Given information:

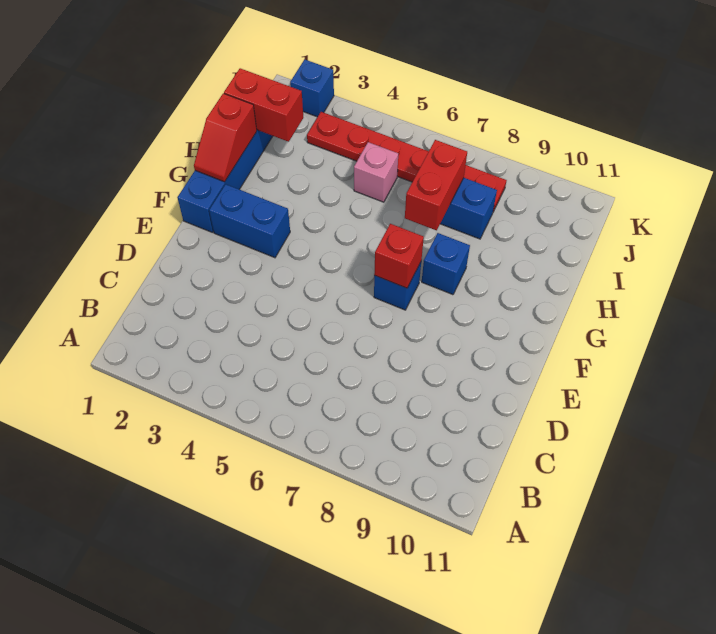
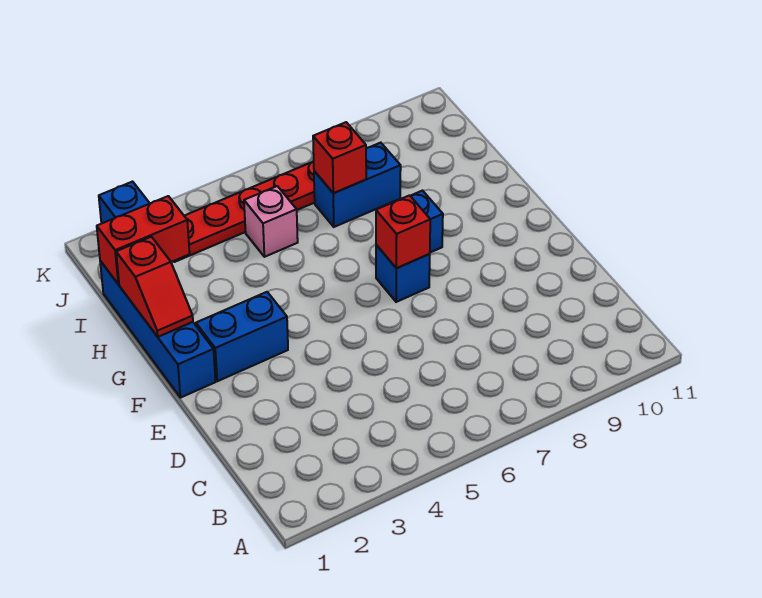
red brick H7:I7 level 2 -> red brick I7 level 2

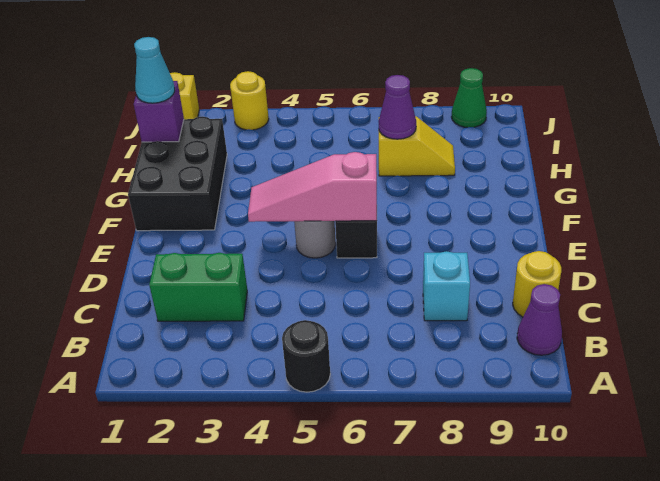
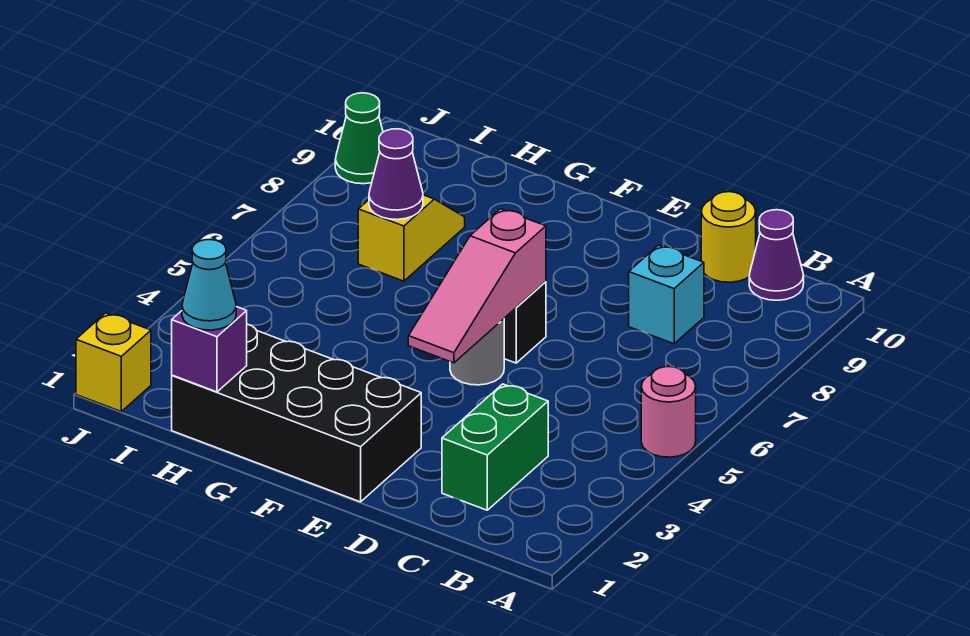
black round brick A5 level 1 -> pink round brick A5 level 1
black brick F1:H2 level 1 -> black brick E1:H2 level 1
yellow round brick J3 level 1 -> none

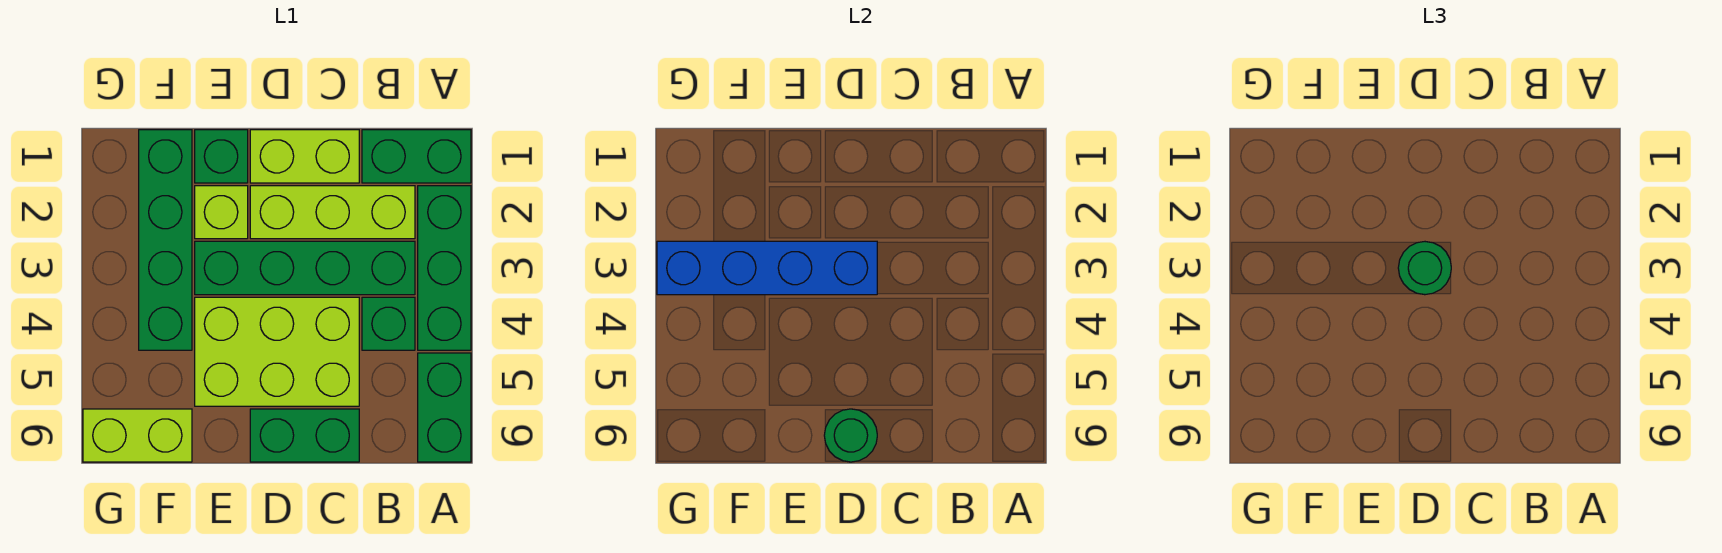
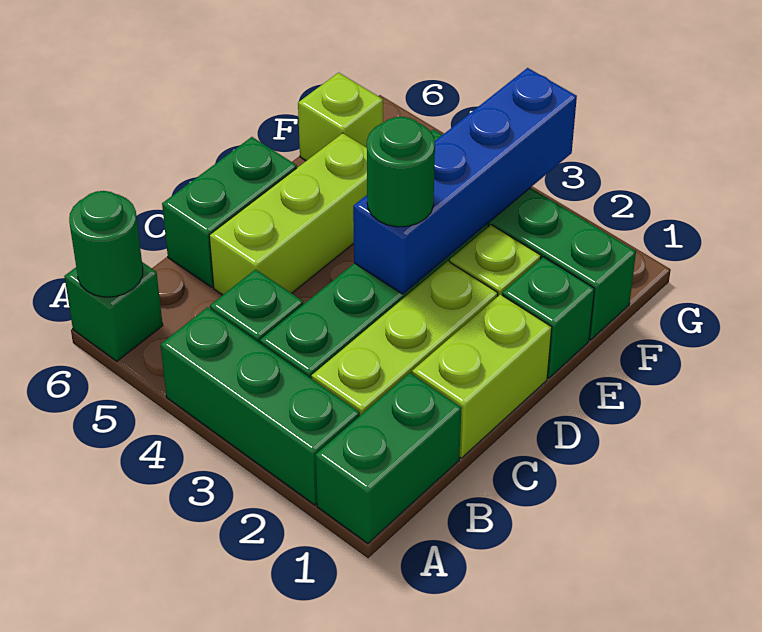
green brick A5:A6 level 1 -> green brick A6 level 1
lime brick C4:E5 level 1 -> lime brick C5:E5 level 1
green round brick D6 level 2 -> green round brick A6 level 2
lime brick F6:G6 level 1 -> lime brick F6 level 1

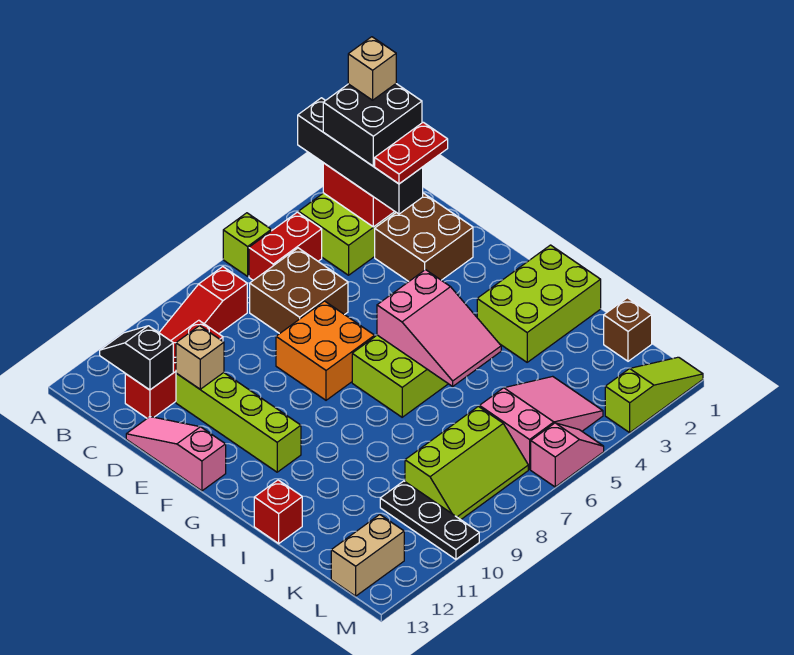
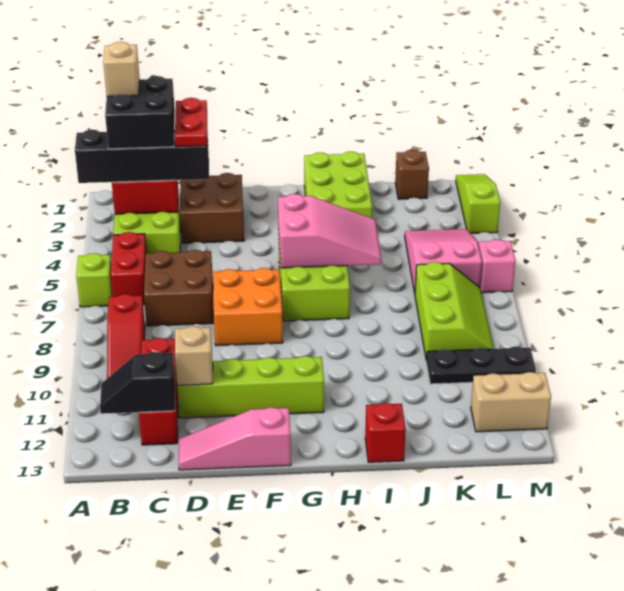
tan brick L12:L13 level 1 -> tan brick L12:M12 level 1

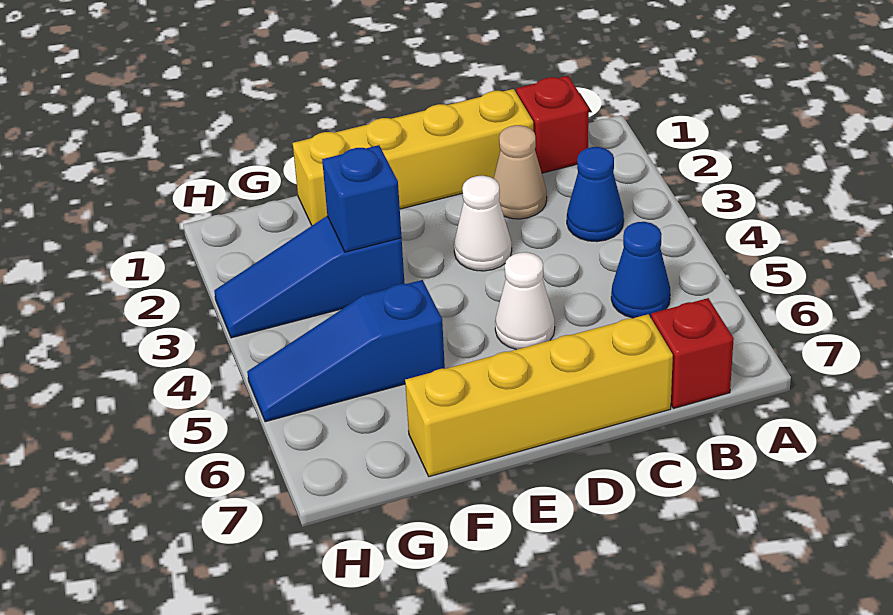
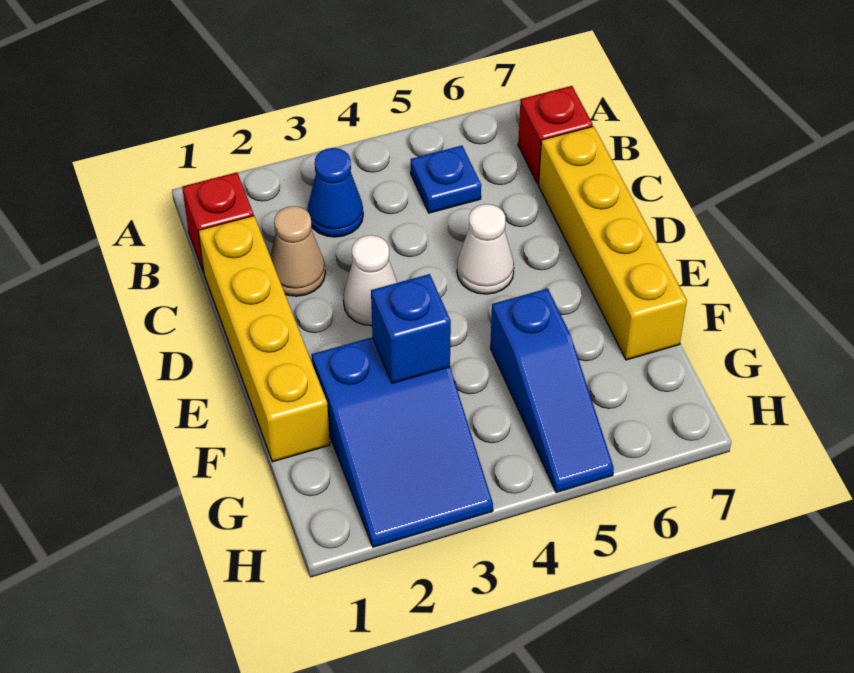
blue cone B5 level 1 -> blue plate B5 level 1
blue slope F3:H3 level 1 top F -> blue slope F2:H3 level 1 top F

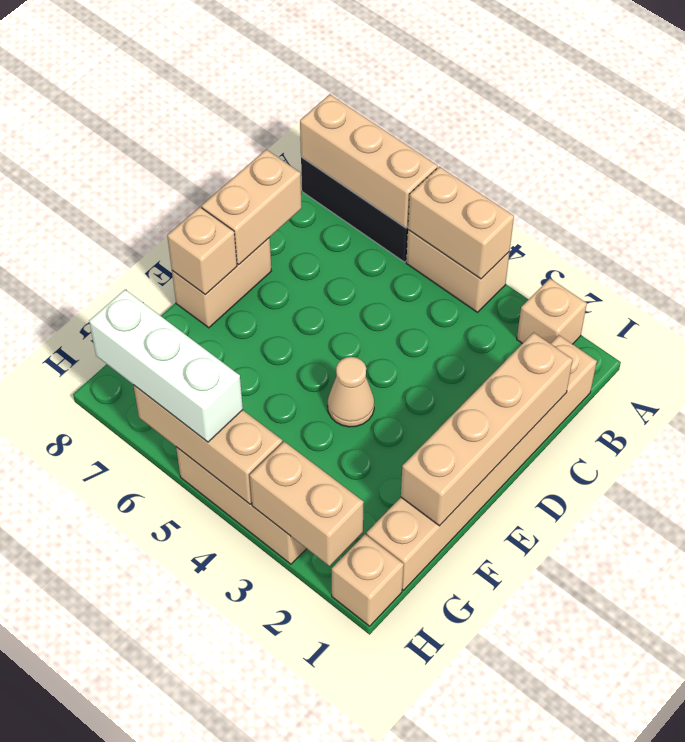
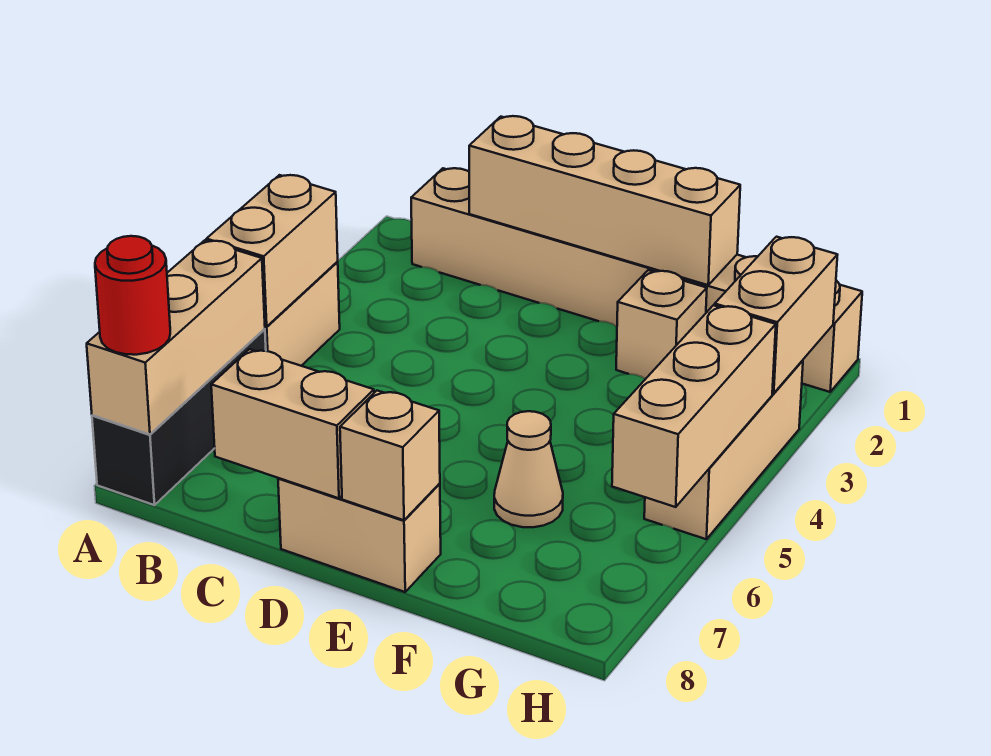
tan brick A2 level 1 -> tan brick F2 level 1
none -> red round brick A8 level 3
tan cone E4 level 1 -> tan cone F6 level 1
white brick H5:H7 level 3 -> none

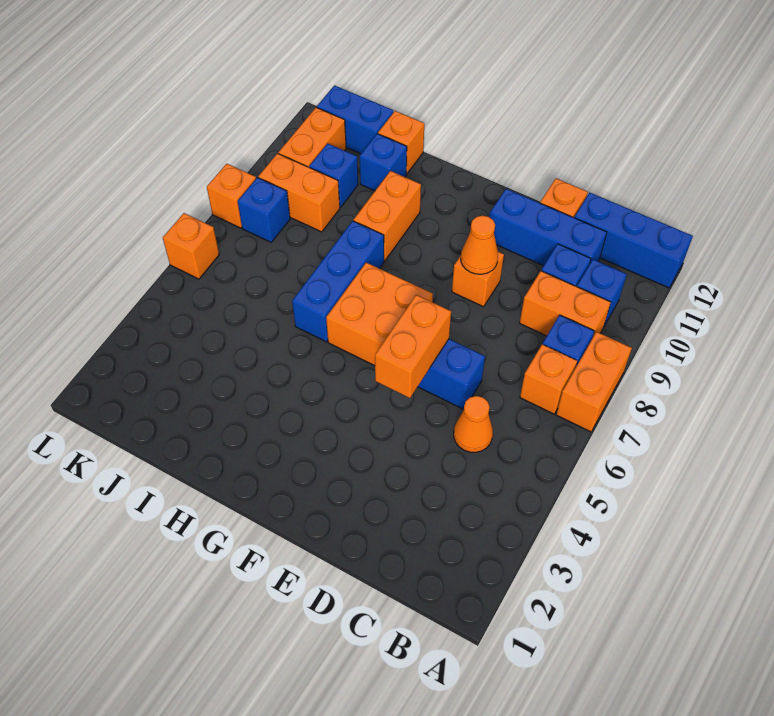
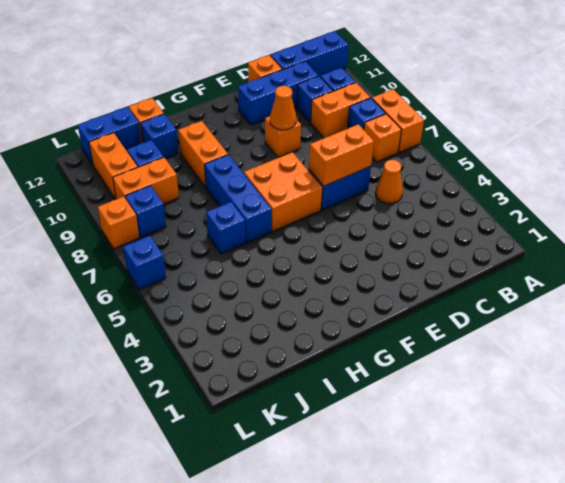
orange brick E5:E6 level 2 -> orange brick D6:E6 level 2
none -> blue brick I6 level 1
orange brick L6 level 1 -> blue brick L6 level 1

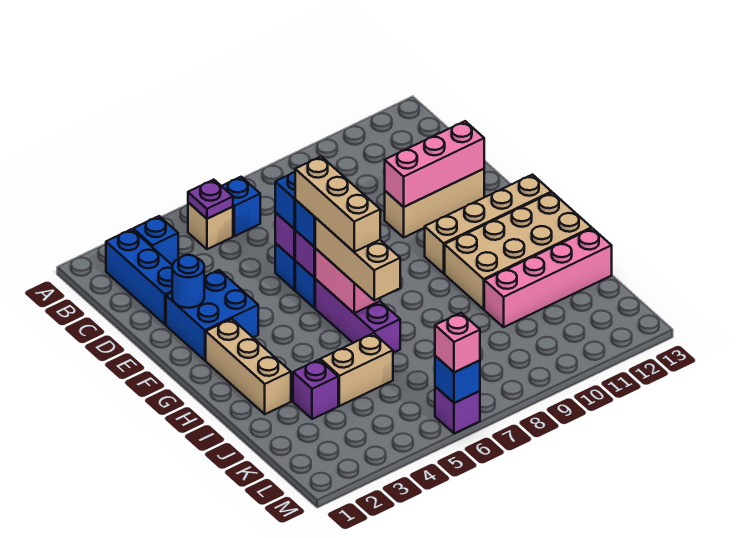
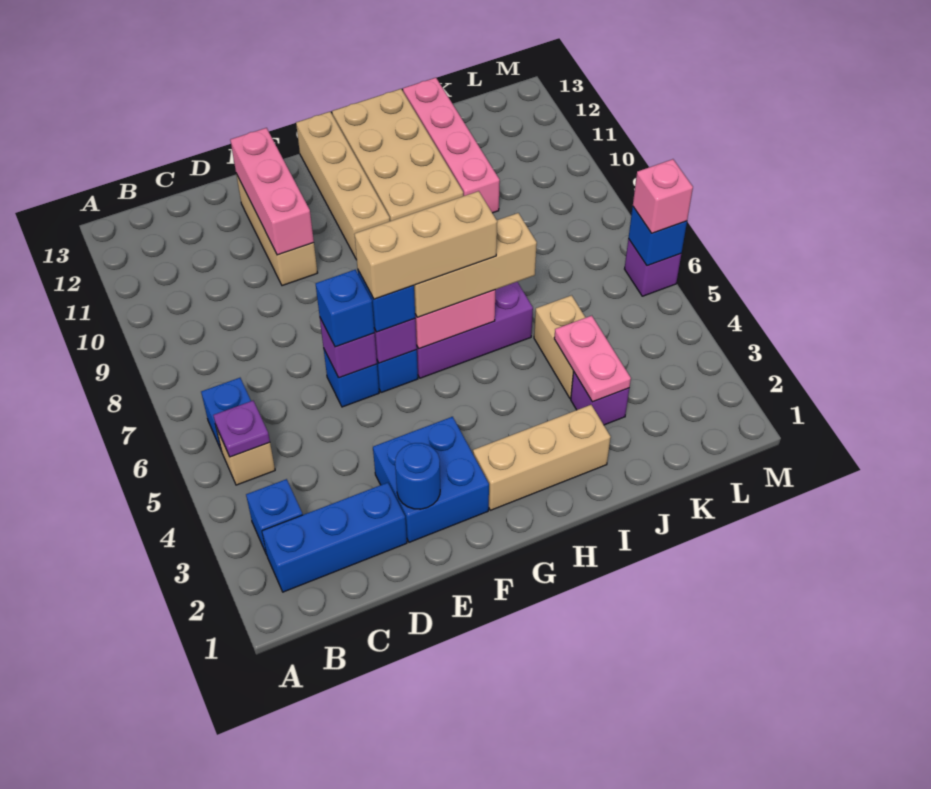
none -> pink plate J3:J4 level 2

What the exercise asks:
What you write out is the stretch of entries from the line containing "lime brick C4:E5" to the line containing "tan brick A2 level 1 -> tan brick F2 level 1", word for word, with both end lines and no pictures.

Written reply:
lime brick C4:E5 level 1 -> lime brick C5:E5 level 1
green round brick D6 level 2 -> green round brick A6 level 2
lime brick F6:G6 level 1 -> lime brick F6 level 1

tan brick L12:L13 level 1 -> tan brick L12:M12 level 1

blue cone B5 level 1 -> blue plate B5 level 1
blue slope F3:H3 level 1 top F -> blue slope F2:H3 level 1 top F

tan brick A2 level 1 -> tan brick F2 level 1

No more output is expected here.